## TASK GOAL
Everything in the entries except the pictures must be repeated exactly.

## TASK MATERIAL

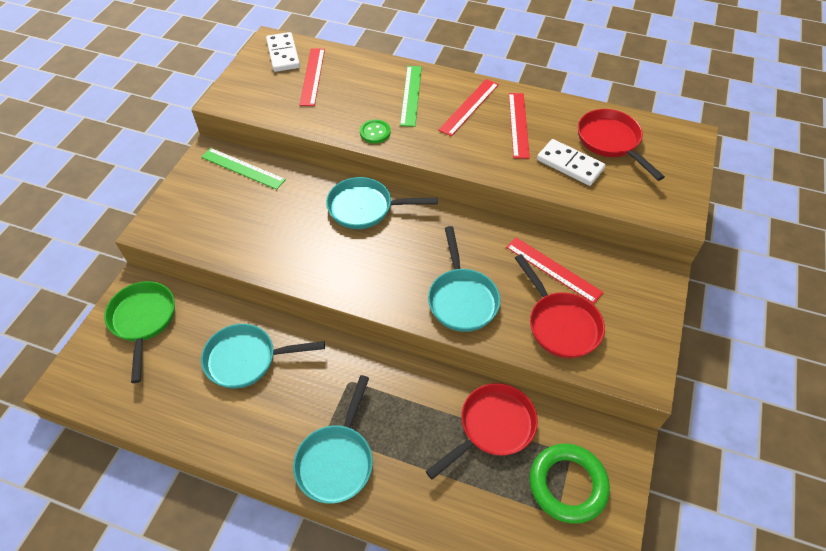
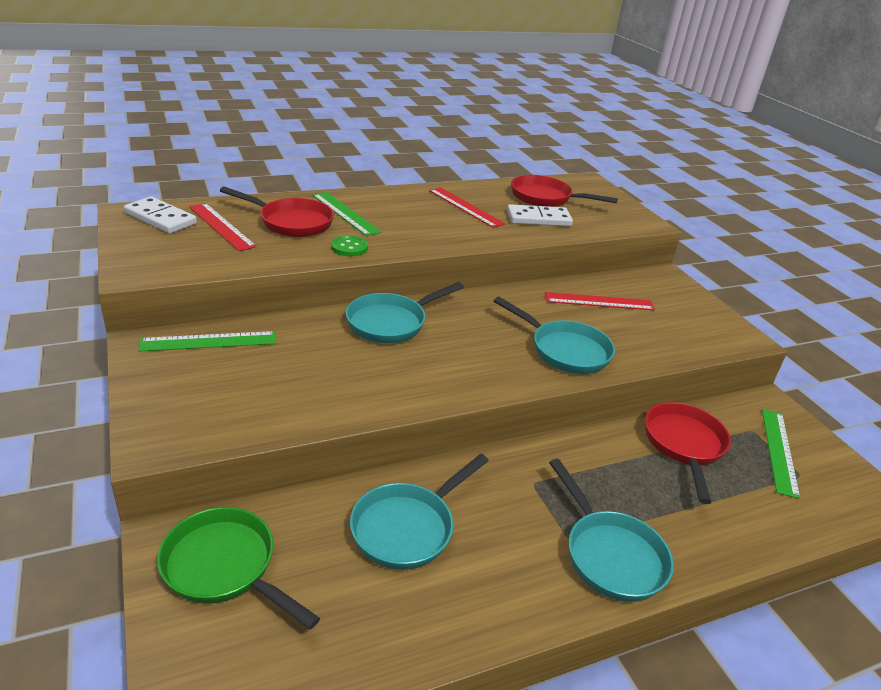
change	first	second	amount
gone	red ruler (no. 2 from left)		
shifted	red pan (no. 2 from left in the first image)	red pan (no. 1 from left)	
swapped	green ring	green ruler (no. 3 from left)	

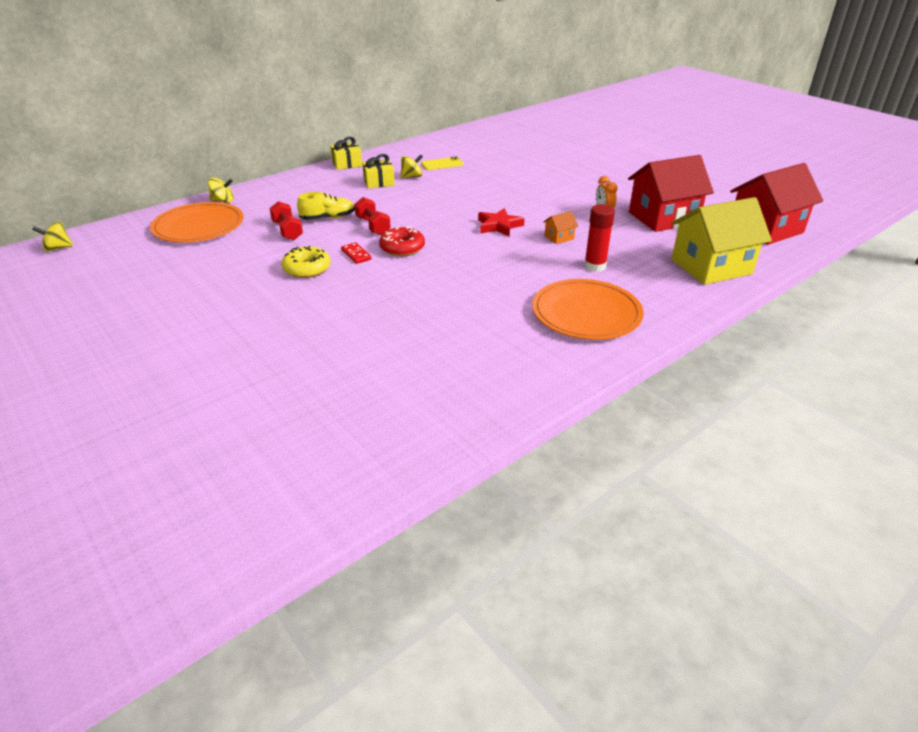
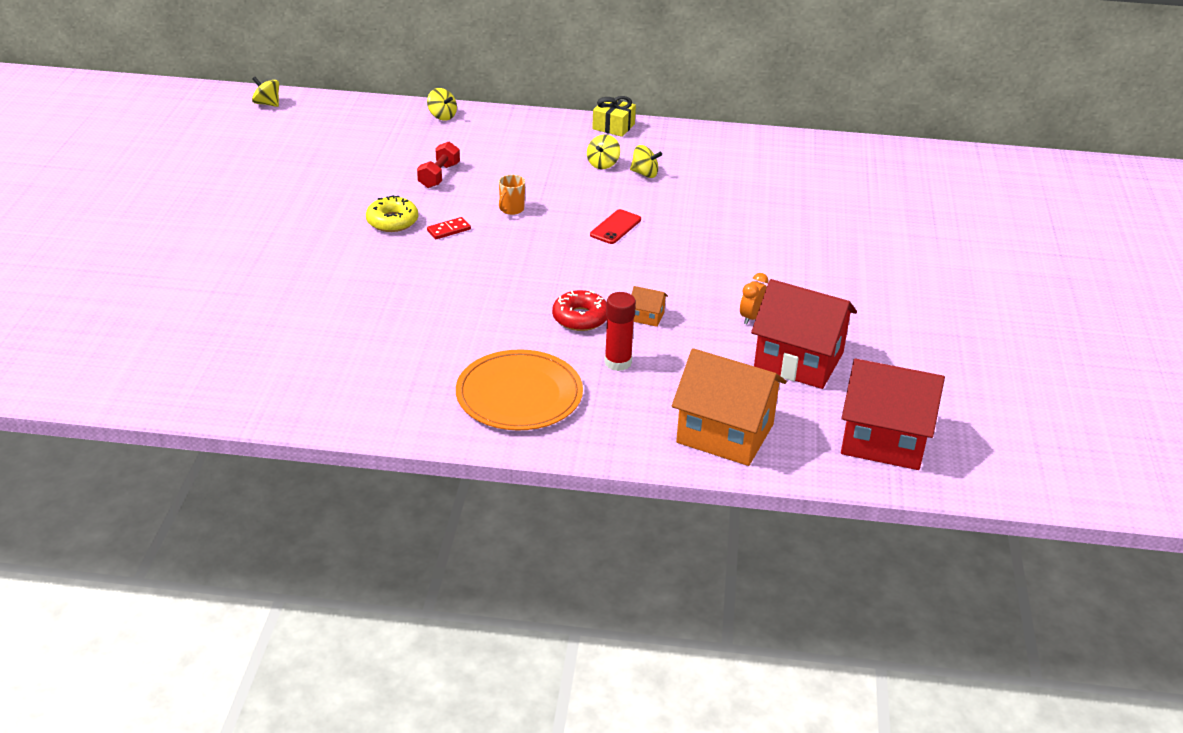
change	first	second	amount
swapped	yellow gift (no. 2 from left)	yellow spinning top (no. 3 from left)	
gone	yellow phone		
gone	yellow shoe		
swapped	red dumbbell (no. 2 from left)	orange mug	
repainted	yellow house	orange house (no. 2 from left)	
gone	orange plate (no. 1 from left)		
gone	red star		
shifted	red donut		
rotated	red domino		45 degrees clockwise
new		red phone	

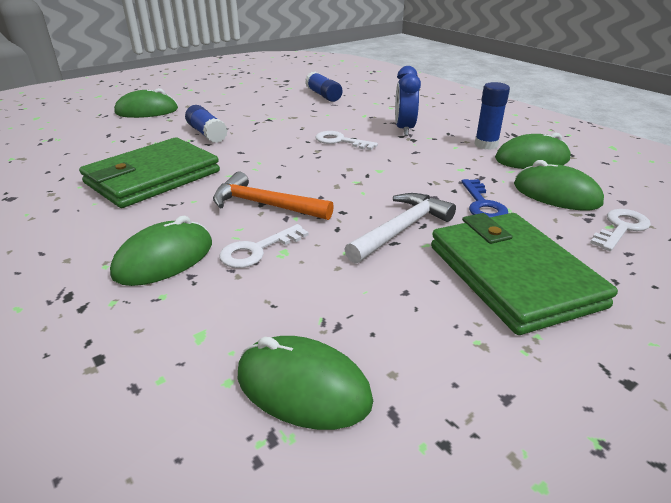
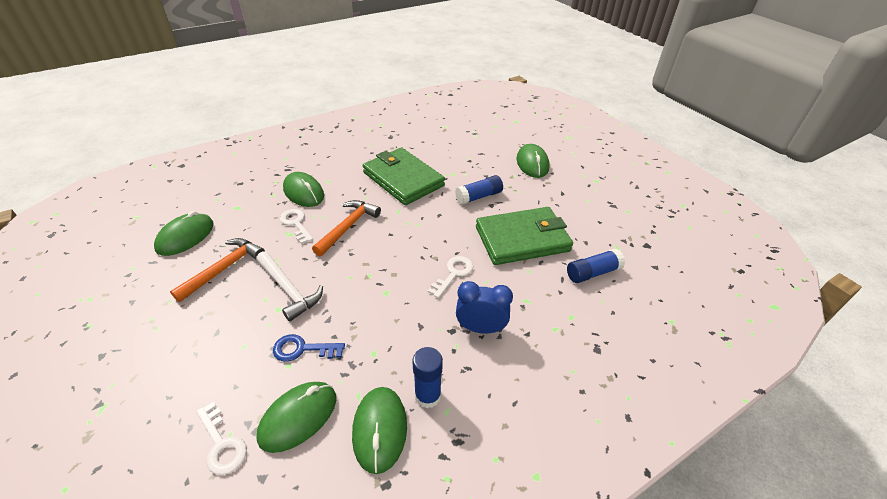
change	first	second	amount
shifted	green wallet (no. 2 from left)		
new		orange hammer (no. 1 from left)	

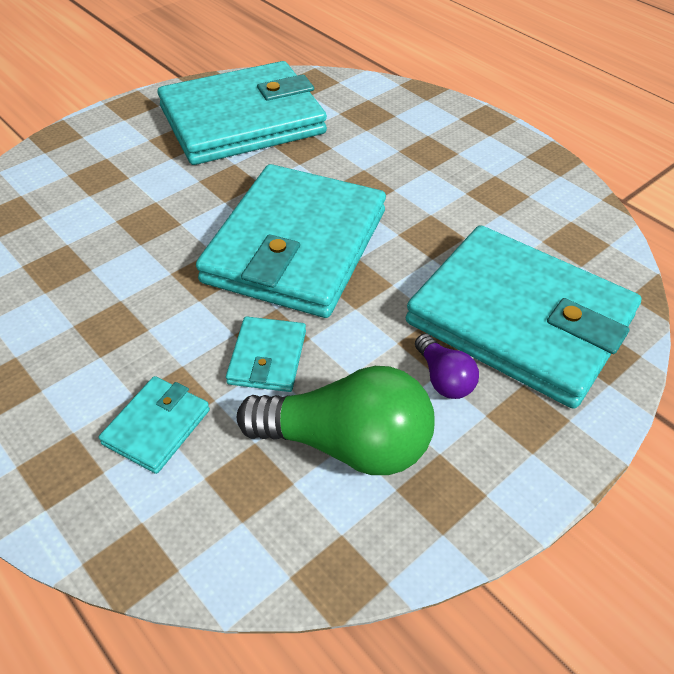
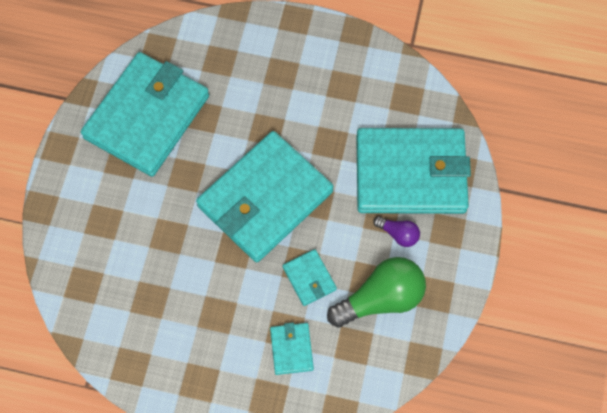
change	first	second	amount
rotated	turquoise wallet (no. 4 from left in the first image)	turquoise wallet (no. 2 from left)	60 degrees clockwise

## FINISHED TASK
change	first	second	amount
gone	red ruler (no. 2 from left)		
shifted	red pan (no. 2 from left in the first image)	red pan (no. 1 from left)	
swapped	green ring	green ruler (no. 3 from left)	

change	first	second	amount
swapped	yellow gift (no. 2 from left)	yellow spinning top (no. 3 from left)	
gone	yellow phone		
gone	yellow shoe		
swapped	red dumbbell (no. 2 from left)	orange mug	
repainted	yellow house	orange house (no. 2 from left)	
gone	orange plate (no. 1 from left)		
gone	red star		
shifted	red donut		
rotated	red domino		45 degrees clockwise
new		red phone	

change	first	second	amount
shifted	green wallet (no. 2 from left)		
new		orange hammer (no. 1 from left)	

change	first	second	amount
rotated	turquoise wallet (no. 4 from left in the first image)	turquoise wallet (no. 2 from left)	60 degrees clockwise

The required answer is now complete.